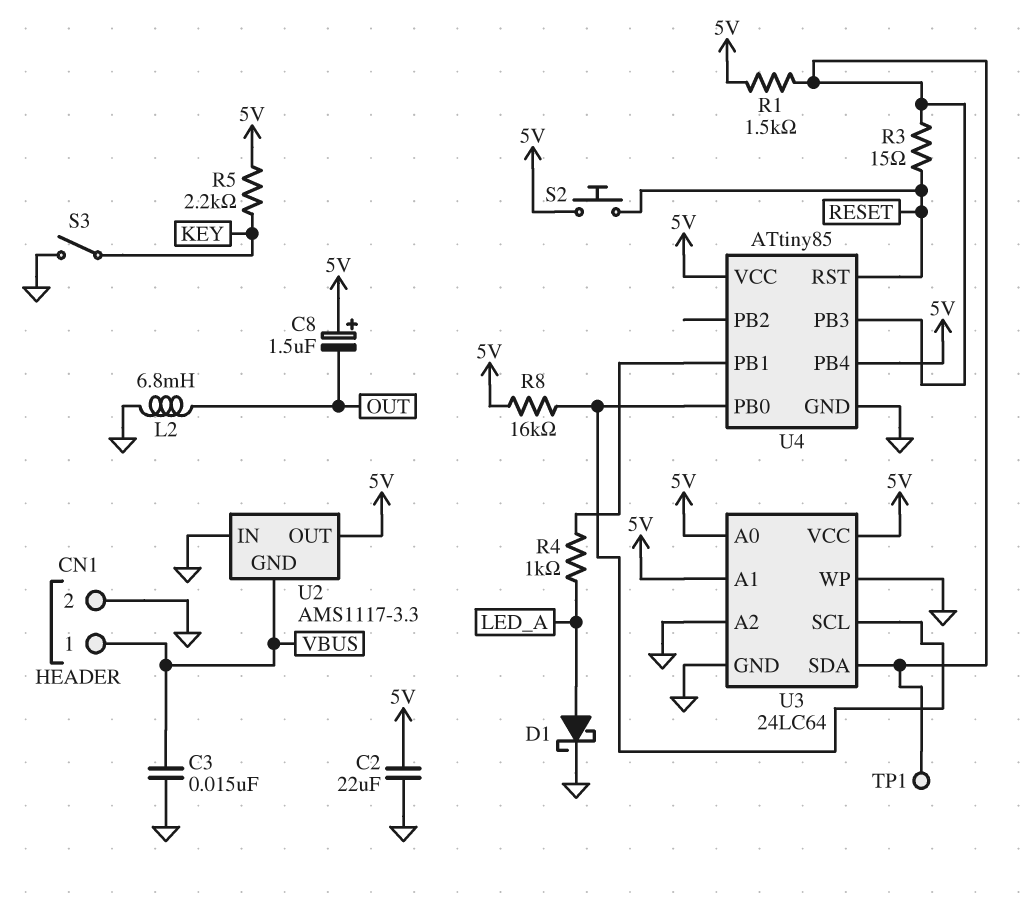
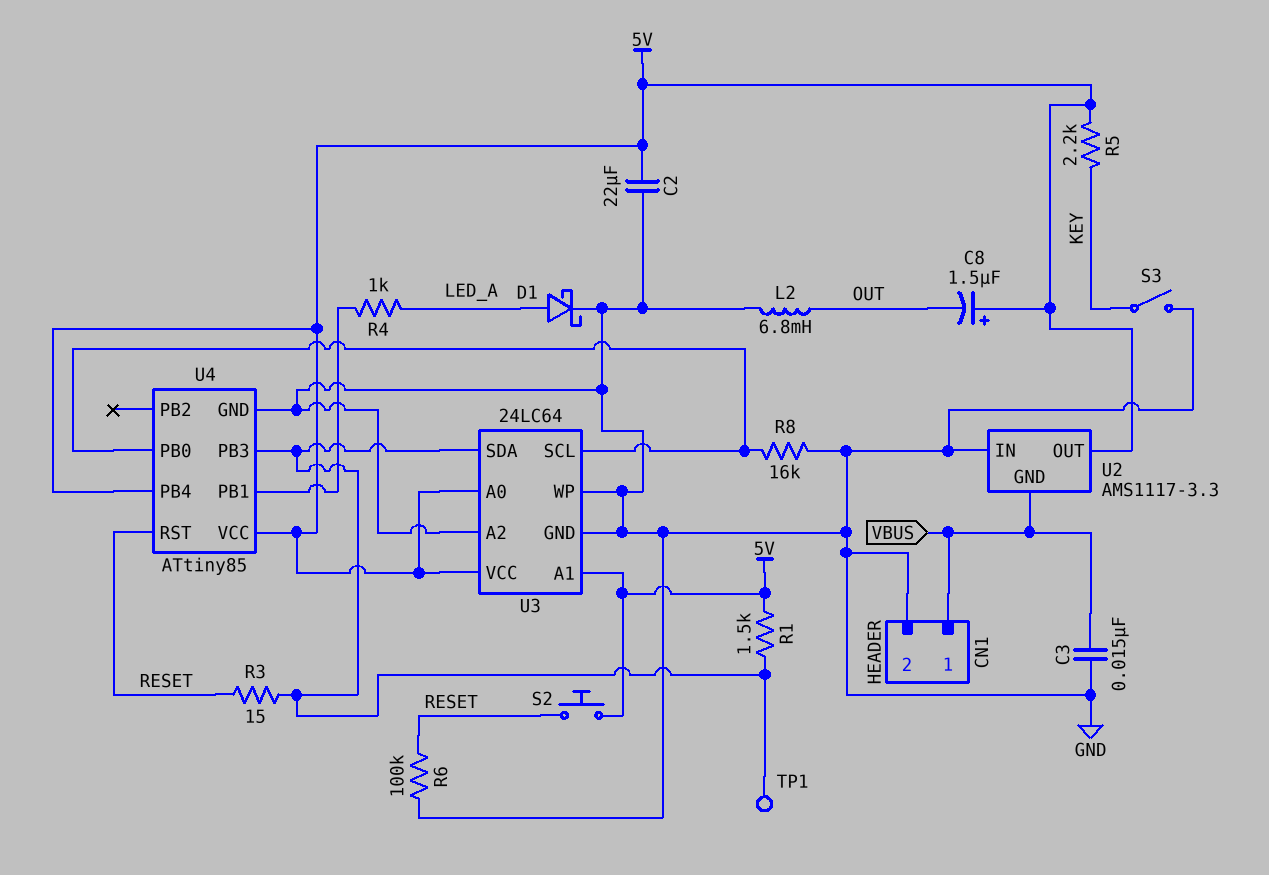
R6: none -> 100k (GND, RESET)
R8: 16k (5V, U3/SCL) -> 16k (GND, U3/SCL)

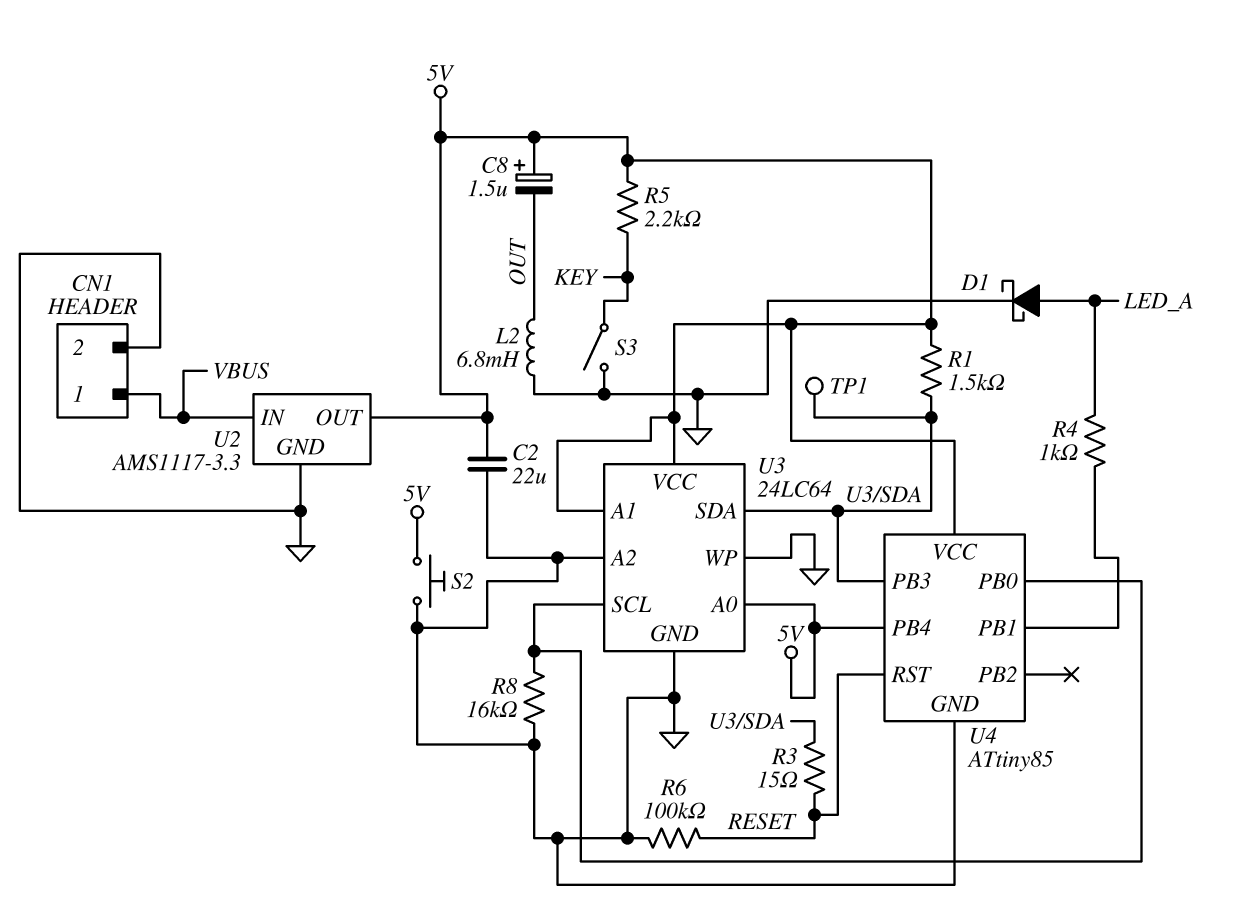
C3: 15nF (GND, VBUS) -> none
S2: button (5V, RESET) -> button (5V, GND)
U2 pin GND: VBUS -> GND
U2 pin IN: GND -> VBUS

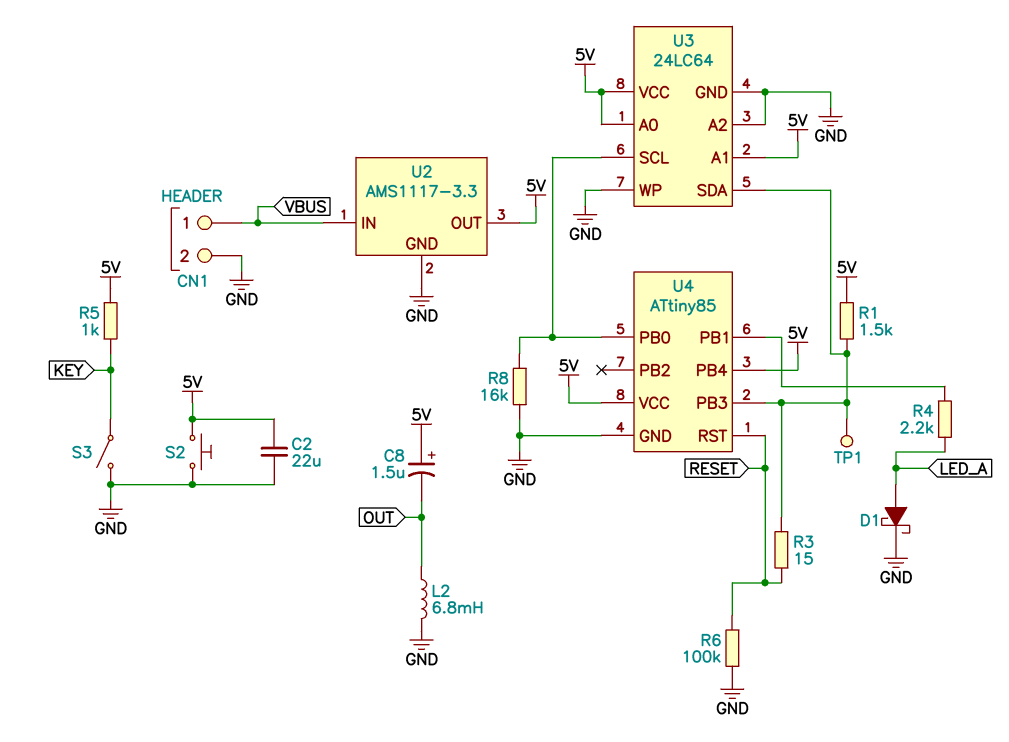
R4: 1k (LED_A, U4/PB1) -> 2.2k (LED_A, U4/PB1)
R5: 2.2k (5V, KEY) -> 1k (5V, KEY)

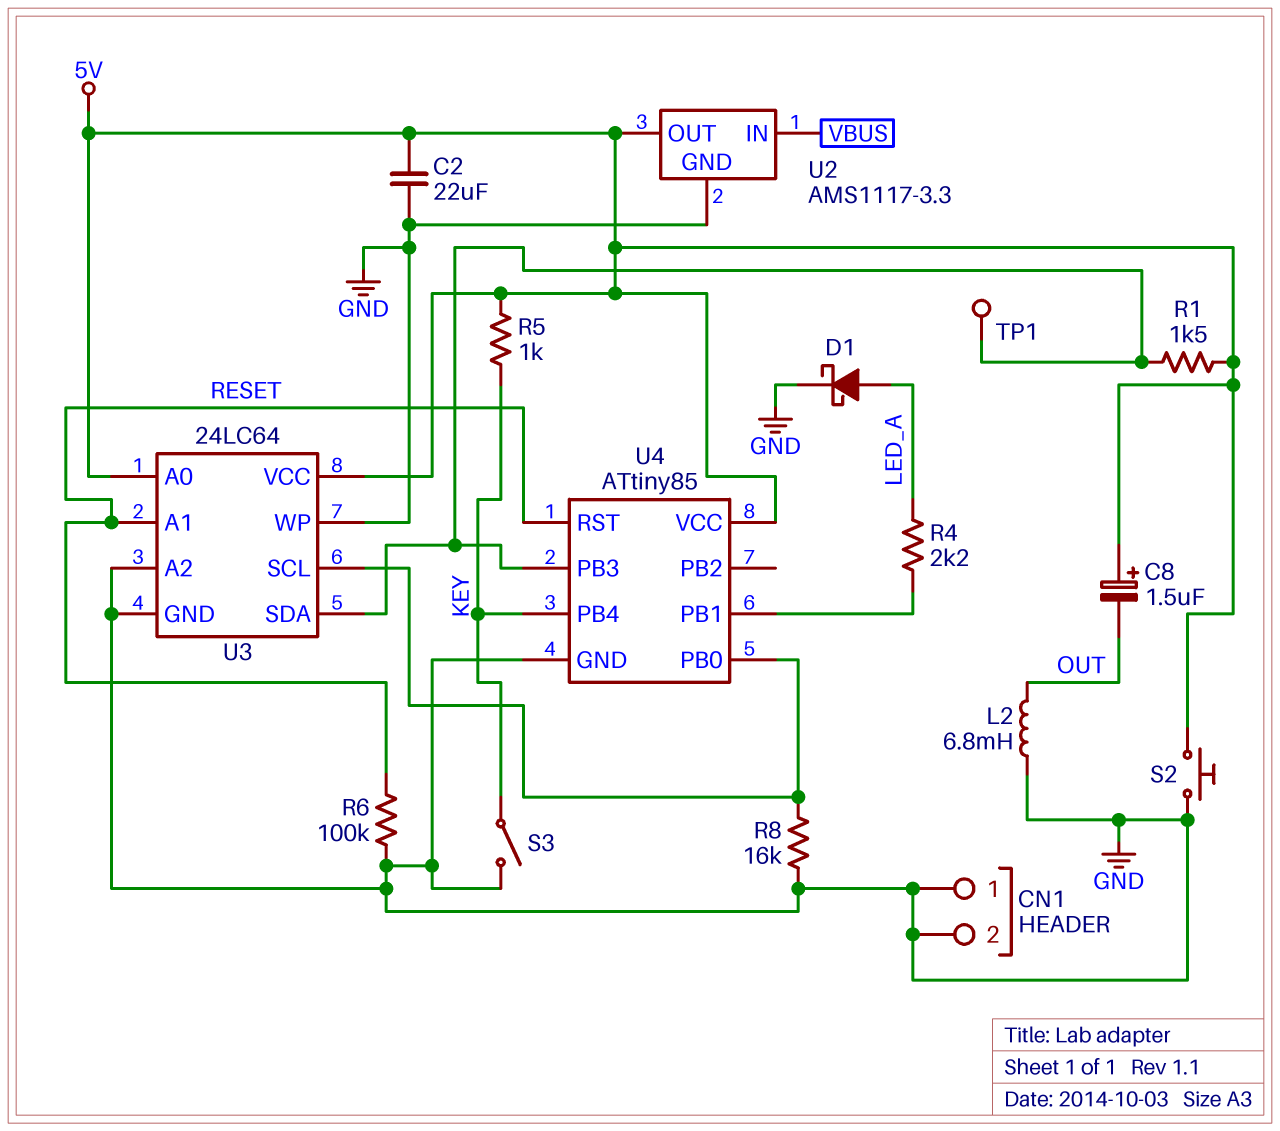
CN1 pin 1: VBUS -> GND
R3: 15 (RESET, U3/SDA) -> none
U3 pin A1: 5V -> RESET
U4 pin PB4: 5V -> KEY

◆ ◆ ◆ ◆

_What needs to be done_.
A faithful copy of the records above, without images, is what to give back.

_Output of the task_.
R6: none -> 100k (GND, RESET)
R8: 16k (5V, U3/SCL) -> 16k (GND, U3/SCL)

C3: 15nF (GND, VBUS) -> none
S2: button (5V, RESET) -> button (5V, GND)
U2 pin GND: VBUS -> GND
U2 pin IN: GND -> VBUS

R4: 1k (LED_A, U4/PB1) -> 2.2k (LED_A, U4/PB1)
R5: 2.2k (5V, KEY) -> 1k (5V, KEY)

CN1 pin 1: VBUS -> GND
R3: 15 (RESET, U3/SDA) -> none
U3 pin A1: 5V -> RESET
U4 pin PB4: 5V -> KEY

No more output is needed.